What you have to do
Each line below is to be copied exactly; images do not go into the copy.

Data section
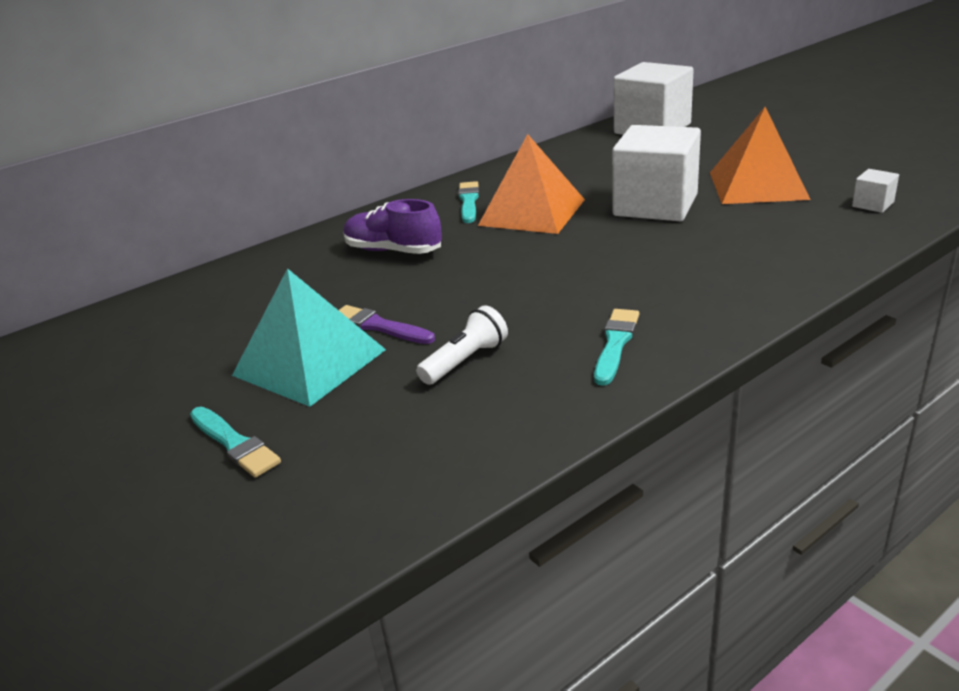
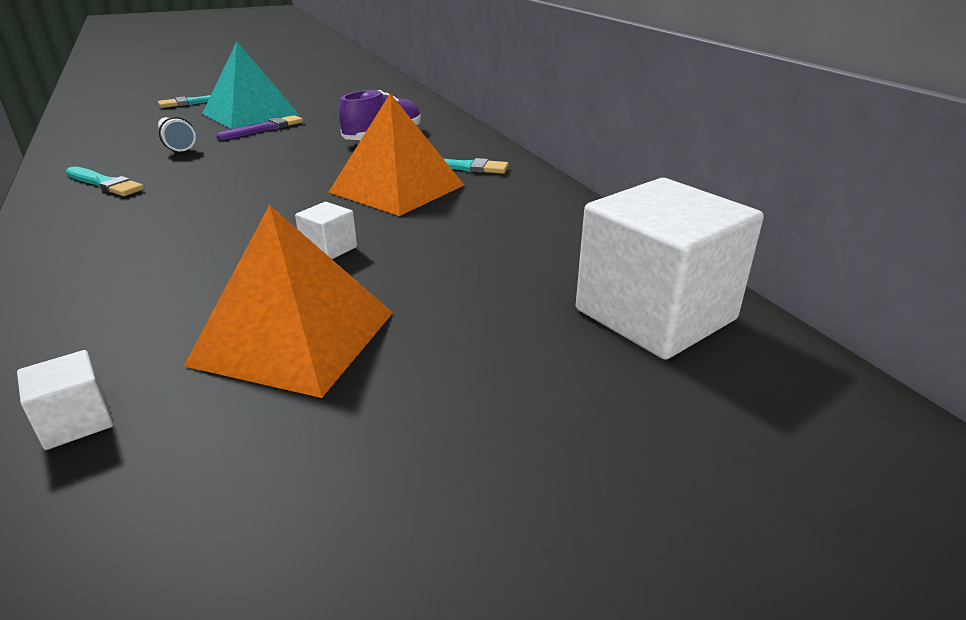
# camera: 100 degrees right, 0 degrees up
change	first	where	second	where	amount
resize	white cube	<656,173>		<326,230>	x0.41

Your solution
# camera: 100 degrees right, 0 degrees up
change	first	where	second	where	amount
resize	white cube	<656,173>		<326,230>	x0.41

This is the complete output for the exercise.